◆ **WORK REQUEST**:
Leave every picture out. Set down all the lines below exactly.

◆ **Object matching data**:

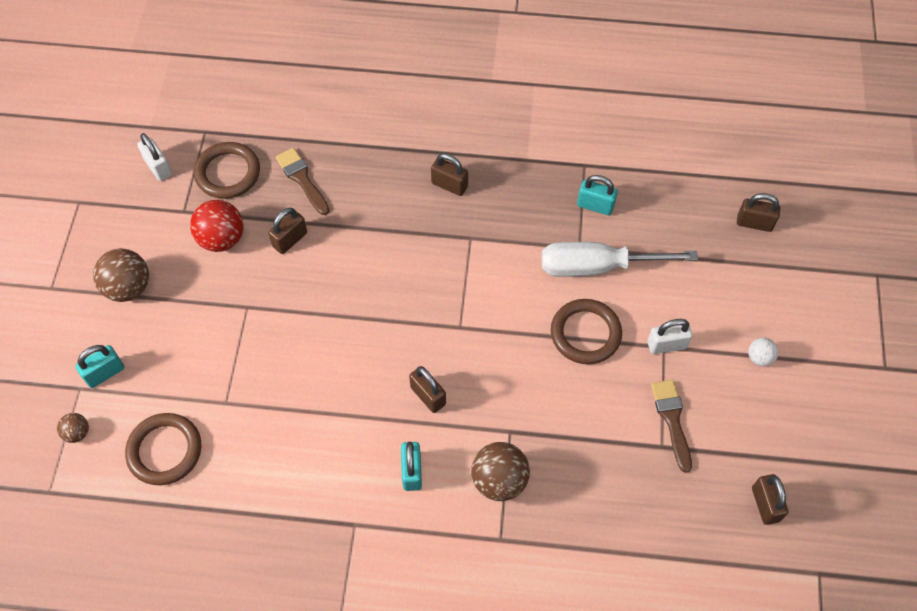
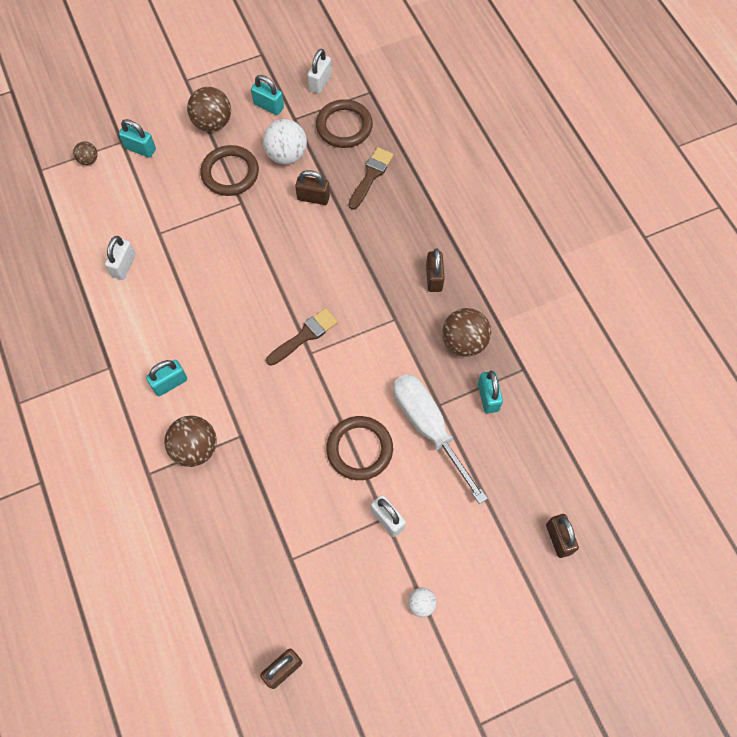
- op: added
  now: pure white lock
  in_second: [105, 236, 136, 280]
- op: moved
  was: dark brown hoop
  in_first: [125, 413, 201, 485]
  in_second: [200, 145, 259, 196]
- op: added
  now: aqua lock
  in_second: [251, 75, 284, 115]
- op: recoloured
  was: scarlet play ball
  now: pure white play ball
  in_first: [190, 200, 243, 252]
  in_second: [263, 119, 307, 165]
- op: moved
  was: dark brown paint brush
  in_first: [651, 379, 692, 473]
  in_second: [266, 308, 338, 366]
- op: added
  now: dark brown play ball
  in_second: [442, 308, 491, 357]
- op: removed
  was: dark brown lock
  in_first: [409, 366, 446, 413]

◆ **FINISHED TASK**:
- op: added
  now: pure white lock
  in_second: [105, 236, 136, 280]
- op: moved
  was: dark brown hoop
  in_first: [125, 413, 201, 485]
  in_second: [200, 145, 259, 196]
- op: added
  now: aqua lock
  in_second: [251, 75, 284, 115]
- op: recoloured
  was: scarlet play ball
  now: pure white play ball
  in_first: [190, 200, 243, 252]
  in_second: [263, 119, 307, 165]
- op: moved
  was: dark brown paint brush
  in_first: [651, 379, 692, 473]
  in_second: [266, 308, 338, 366]
- op: added
  now: dark brown play ball
  in_second: [442, 308, 491, 357]
- op: removed
  was: dark brown lock
  in_first: [409, 366, 446, 413]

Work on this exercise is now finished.